┌────────
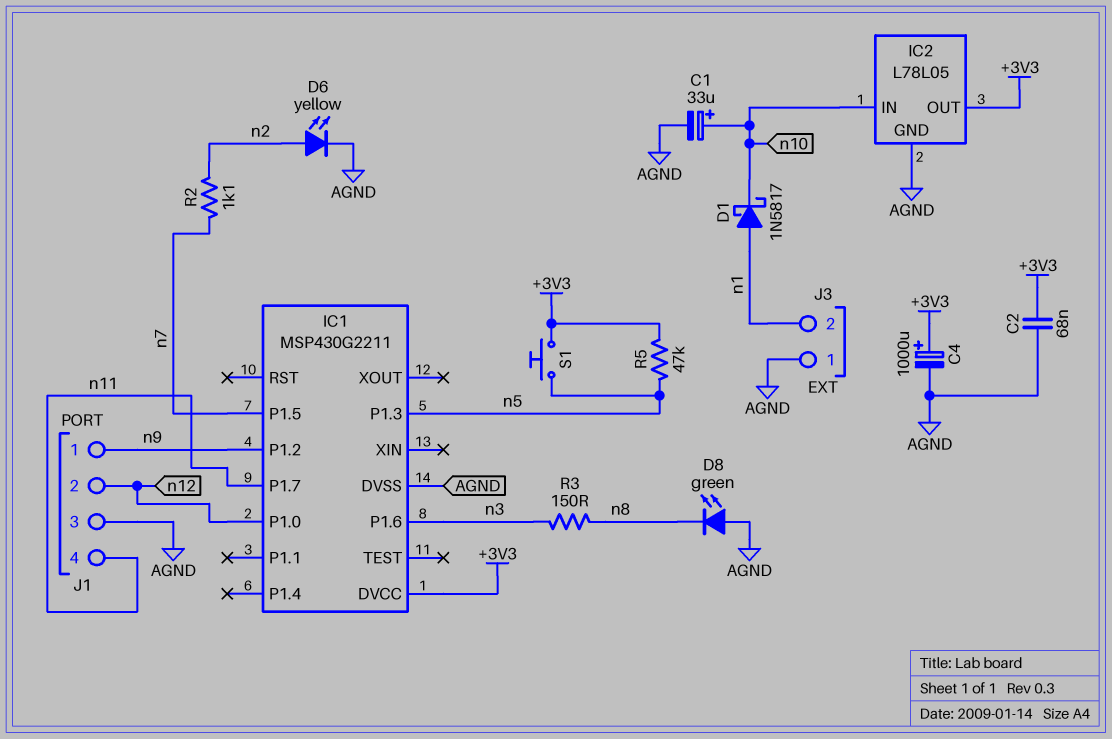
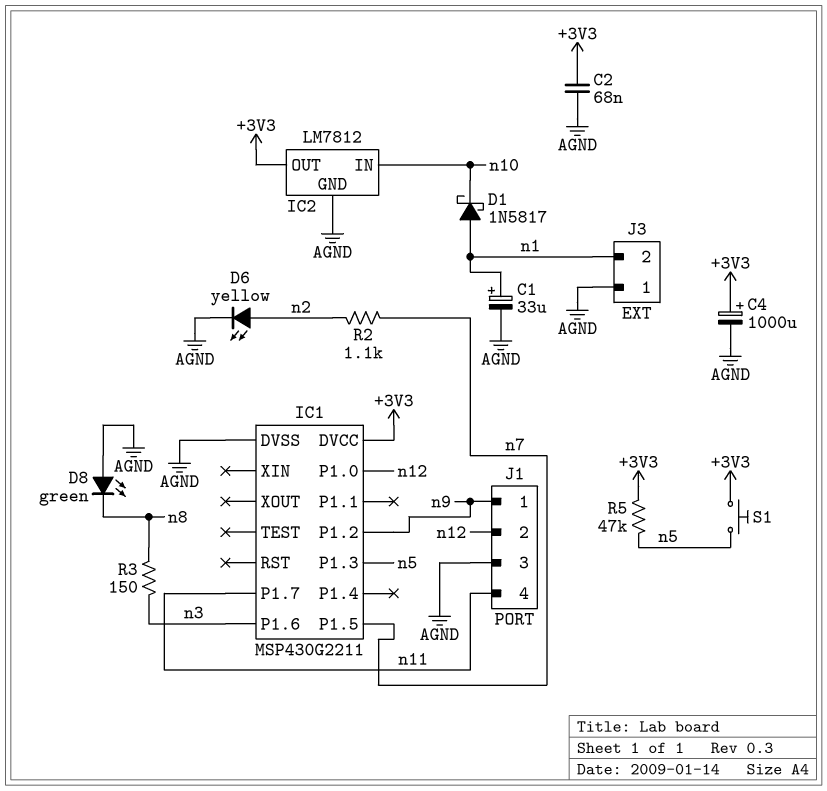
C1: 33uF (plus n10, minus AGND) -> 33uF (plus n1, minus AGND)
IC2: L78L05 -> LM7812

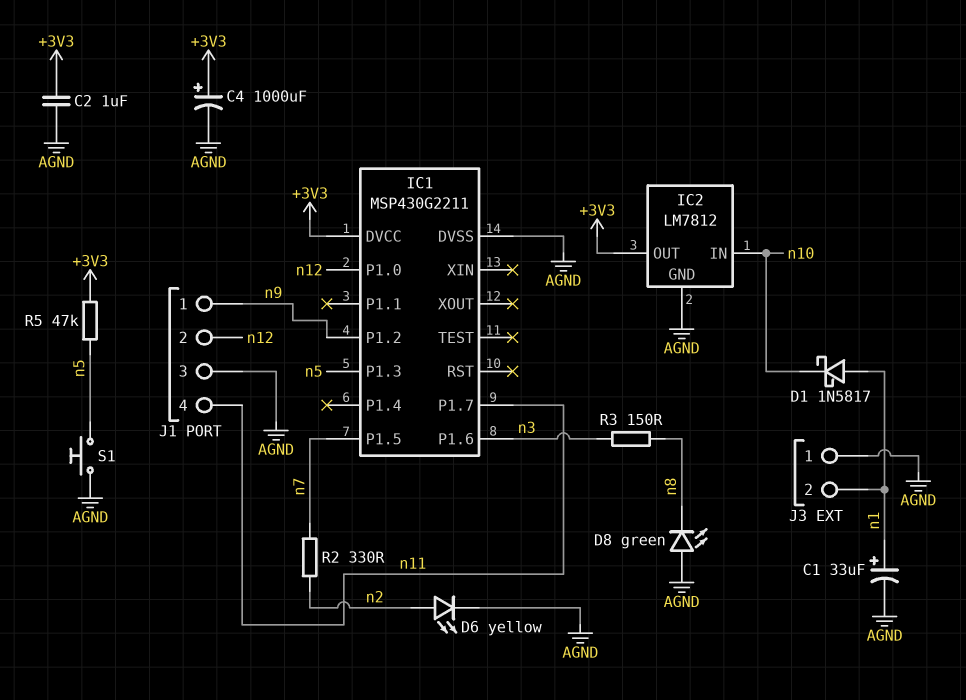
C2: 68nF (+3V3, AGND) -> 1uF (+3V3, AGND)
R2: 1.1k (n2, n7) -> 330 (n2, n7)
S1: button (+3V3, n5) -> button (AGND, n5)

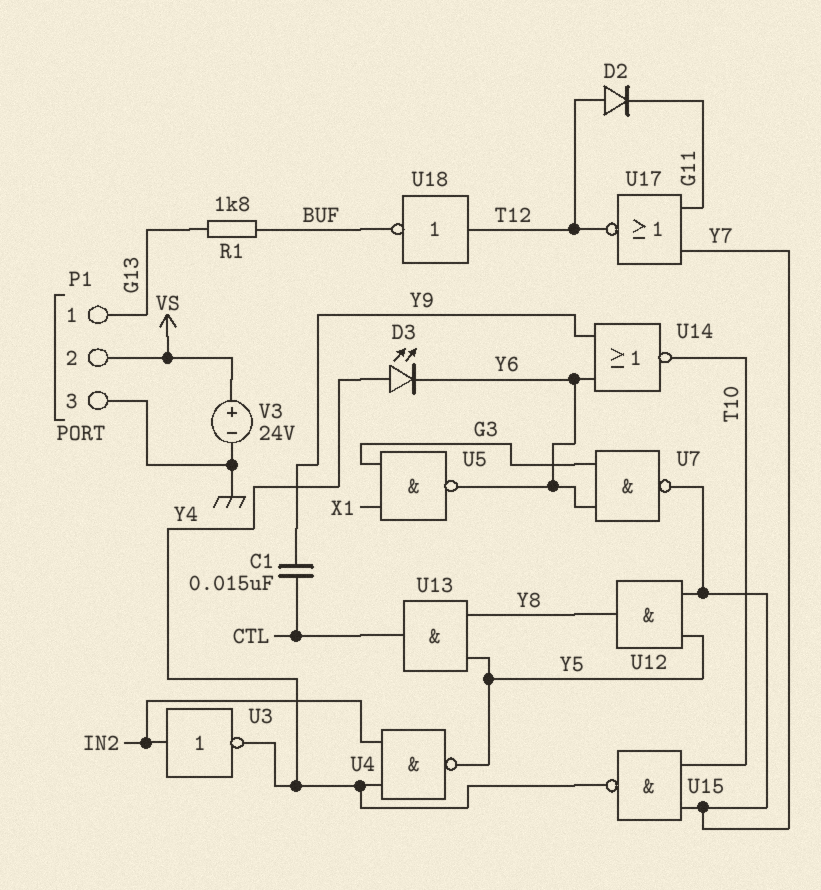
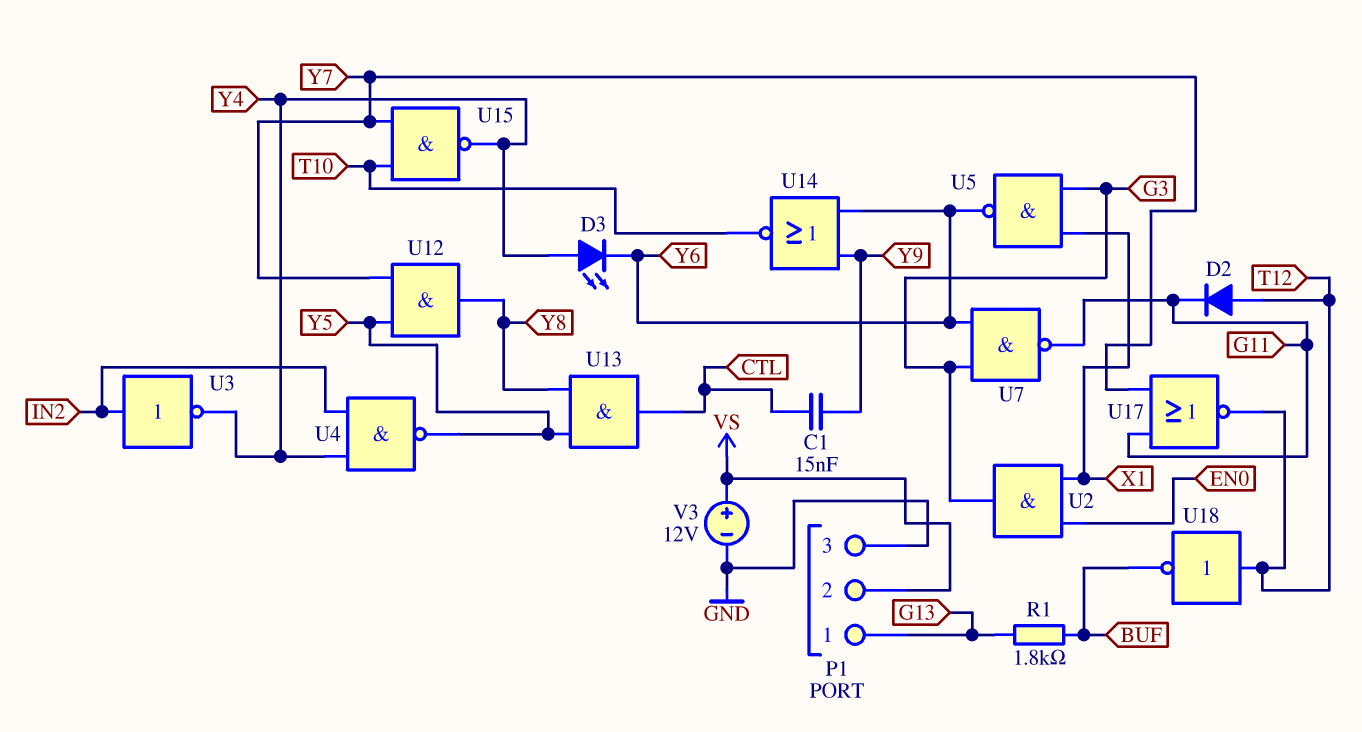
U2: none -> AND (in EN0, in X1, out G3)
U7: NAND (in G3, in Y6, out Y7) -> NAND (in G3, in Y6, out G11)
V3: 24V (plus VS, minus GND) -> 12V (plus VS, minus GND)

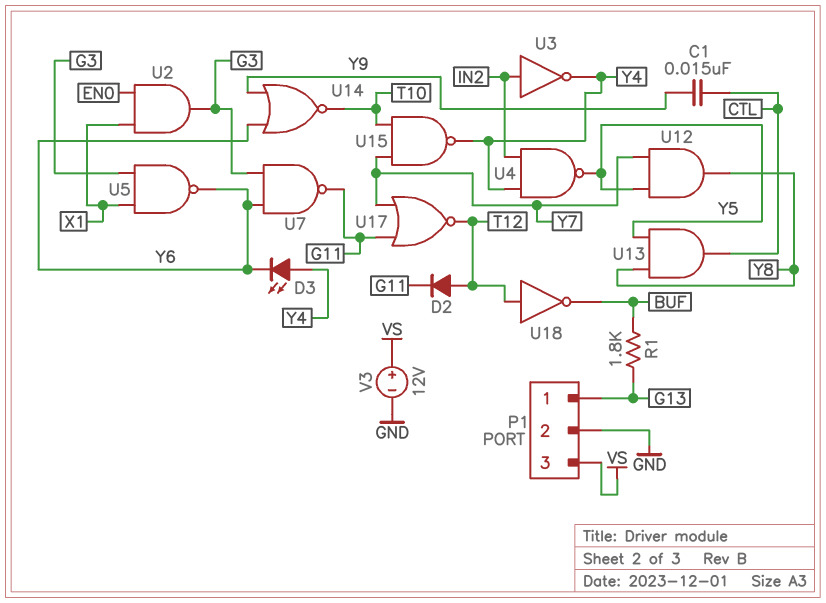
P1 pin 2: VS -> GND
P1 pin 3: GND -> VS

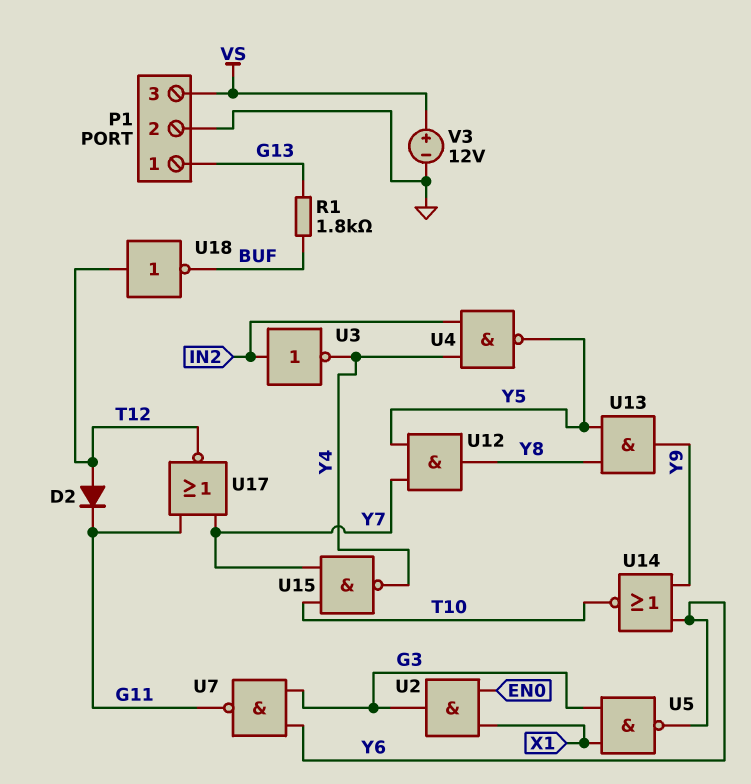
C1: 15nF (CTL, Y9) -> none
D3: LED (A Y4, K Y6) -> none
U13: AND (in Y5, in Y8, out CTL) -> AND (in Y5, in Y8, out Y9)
└────────
• What to work on
Copy the preceding data in full and word for word, dropping its pictures.

• Written reply
C1: 33uF (plus n10, minus AGND) -> 33uF (plus n1, minus AGND)
IC2: L78L05 -> LM7812

C2: 68nF (+3V3, AGND) -> 1uF (+3V3, AGND)
R2: 1.1k (n2, n7) -> 330 (n2, n7)
S1: button (+3V3, n5) -> button (AGND, n5)

U2: none -> AND (in EN0, in X1, out G3)
U7: NAND (in G3, in Y6, out Y7) -> NAND (in G3, in Y6, out G11)
V3: 24V (plus VS, minus GND) -> 12V (plus VS, minus GND)

P1 pin 2: VS -> GND
P1 pin 3: GND -> VS

C1: 15nF (CTL, Y9) -> none
D3: LED (A Y4, K Y6) -> none
U13: AND (in Y5, in Y8, out CTL) -> AND (in Y5, in Y8, out Y9)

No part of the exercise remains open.